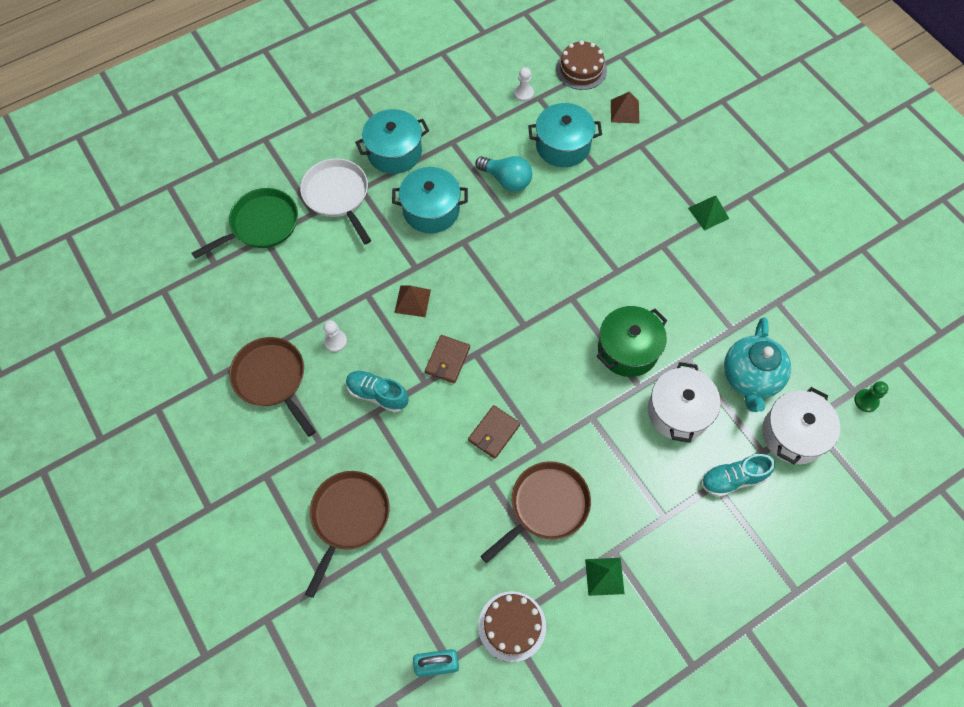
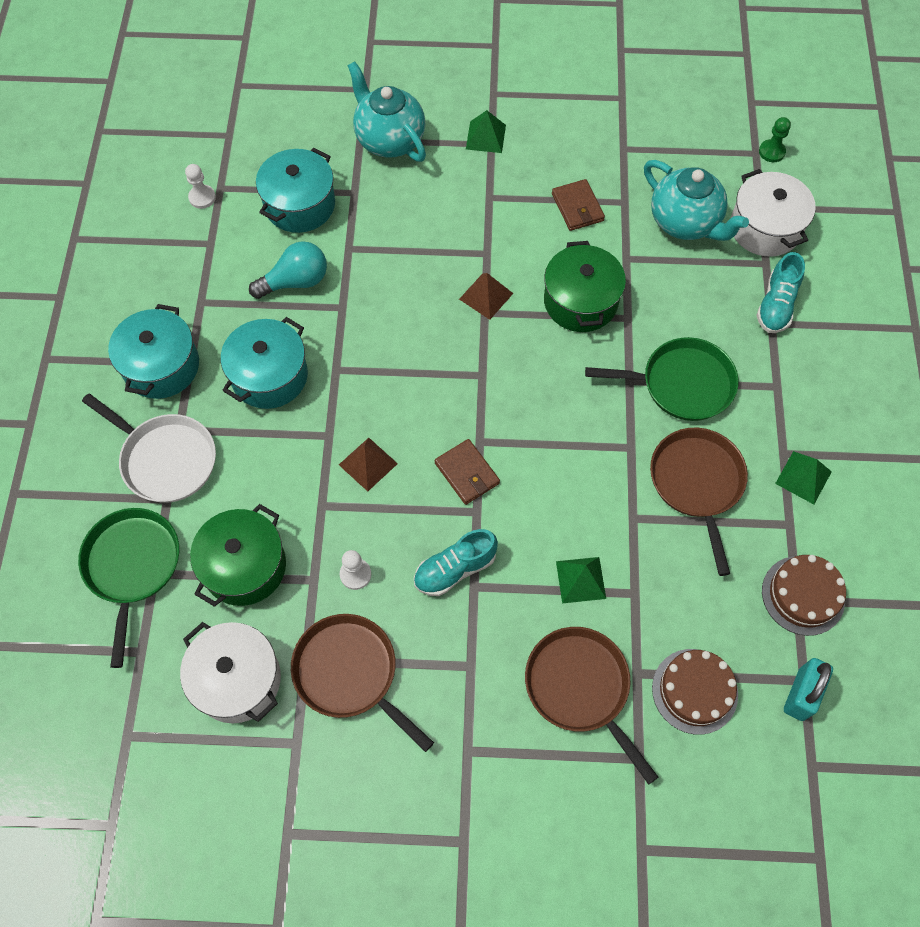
camera: 55 degrees left, 0 degrees up
(272, 379) = (349, 673): brown pan -> brown pan turned 45 degrees clockwise
(300, 280) = (244, 566): none -> green pot
(337, 195) = (166, 459): white pan -> white pan turned 150 degrees counterclockwise
(422, 473) = (581, 579): none -> green pyramid
(494, 433) = (583, 481): brown wallet -> brown wallet (577, 207)
(581, 69) = (222, 129): brown cake -> brown cake (694, 691)
(615, 452) = (682, 384): none -> green pan
(625, 111) = (308, 126): brown pyramid -> brown pyramid (486, 296)
(655, 161) = (389, 140): none -> turquoise teapot
(678, 411) = (677, 303): white pot -> white pot (237, 680)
___
[What the task requires]: Each record above must be retyped exactly. Omit the pictures.

[Answer for this exercise]:
camera: 55 degrees left, 0 degrees up
(272, 379) = (349, 673): brown pan -> brown pan turned 45 degrees clockwise
(300, 280) = (244, 566): none -> green pot
(337, 195) = (166, 459): white pan -> white pan turned 150 degrees counterclockwise
(422, 473) = (581, 579): none -> green pyramid
(494, 433) = (583, 481): brown wallet -> brown wallet (577, 207)
(581, 69) = (222, 129): brown cake -> brown cake (694, 691)
(615, 452) = (682, 384): none -> green pan
(625, 111) = (308, 126): brown pyramid -> brown pyramid (486, 296)
(655, 161) = (389, 140): none -> turquoise teapot
(678, 411) = (677, 303): white pot -> white pot (237, 680)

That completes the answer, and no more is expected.